Start to finish, write out the entries exactly, leaving the pictures aside.
[EXTRACTED RECORDS Boundary: Start]
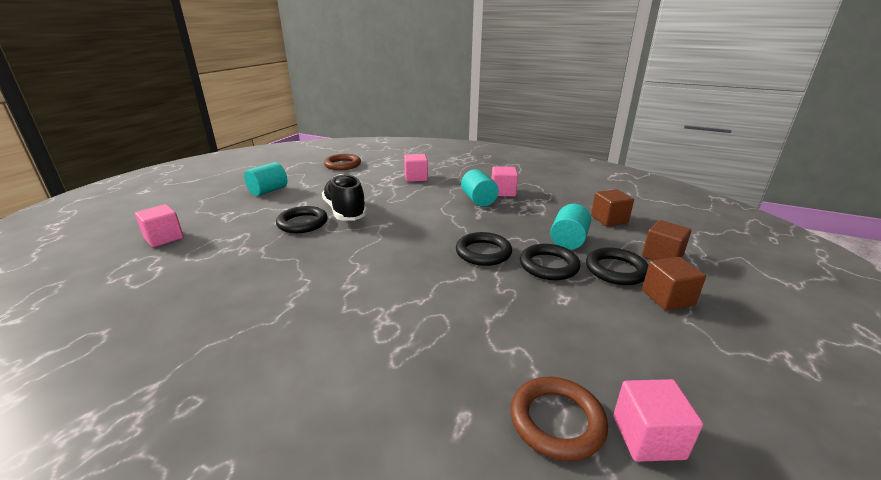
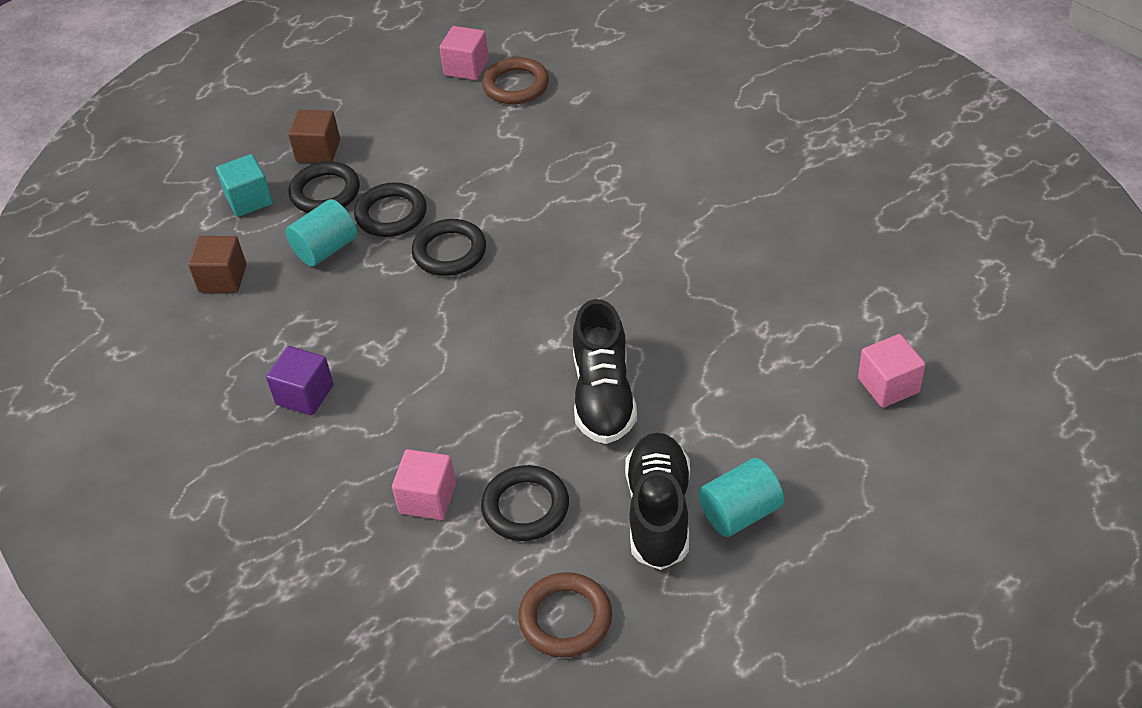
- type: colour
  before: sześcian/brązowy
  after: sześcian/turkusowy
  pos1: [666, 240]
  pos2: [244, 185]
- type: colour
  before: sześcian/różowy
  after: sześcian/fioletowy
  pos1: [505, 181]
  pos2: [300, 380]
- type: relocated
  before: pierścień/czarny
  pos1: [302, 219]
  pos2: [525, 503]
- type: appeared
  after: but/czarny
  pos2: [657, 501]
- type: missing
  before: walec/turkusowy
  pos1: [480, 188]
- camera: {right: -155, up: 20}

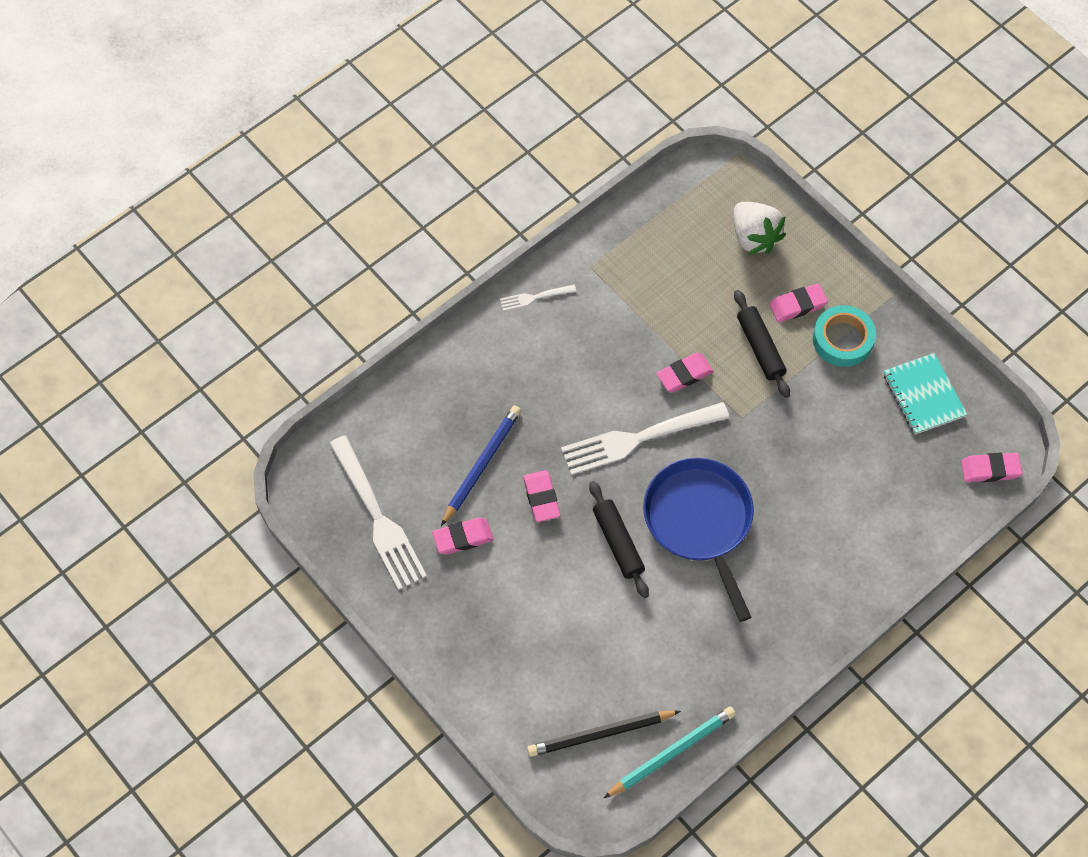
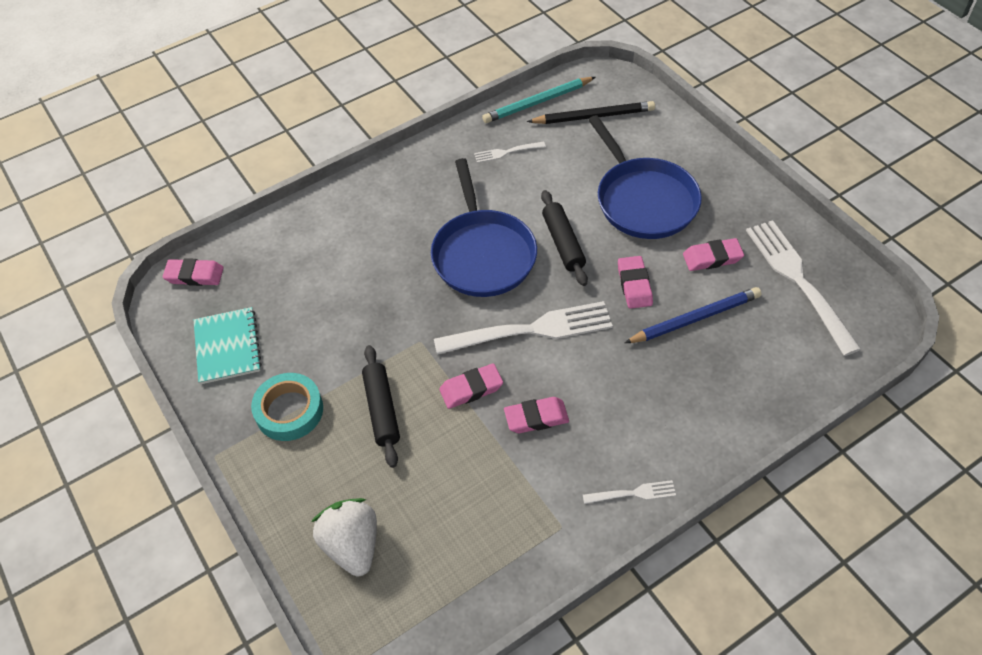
- type: appeared
  after: widelec/biały
  pos2: [510, 152]
- type: relocated
  before: gumka do mazania/różowy
  pos1: [798, 303]
  pos2: [536, 415]
- type: appeared
  after: patelnia/niebieski
  pos2: [645, 177]
- type: spun
  before: ołówek/niebieski
  pos1: [481, 466]
  pos2: [693, 315]
  turn: -150
- camera: {right: -170, up: -10}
[EXTRACTED RECORDS Boundary: End]
• _EXERCISE ANSWER_
- type: colour
  before: sześcian/brązowy
  after: sześcian/turkusowy
  pos1: [666, 240]
  pos2: [244, 185]
- type: colour
  before: sześcian/różowy
  after: sześcian/fioletowy
  pos1: [505, 181]
  pos2: [300, 380]
- type: relocated
  before: pierścień/czarny
  pos1: [302, 219]
  pos2: [525, 503]
- type: appeared
  after: but/czarny
  pos2: [657, 501]
- type: missing
  before: walec/turkusowy
  pos1: [480, 188]
- camera: {right: -155, up: 20}

- type: appeared
  after: widelec/biały
  pos2: [510, 152]
- type: relocated
  before: gumka do mazania/różowy
  pos1: [798, 303]
  pos2: [536, 415]
- type: appeared
  after: patelnia/niebieski
  pos2: [645, 177]
- type: spun
  before: ołówek/niebieski
  pos1: [481, 466]
  pos2: [693, 315]
  turn: -150
- camera: {right: -170, up: -10}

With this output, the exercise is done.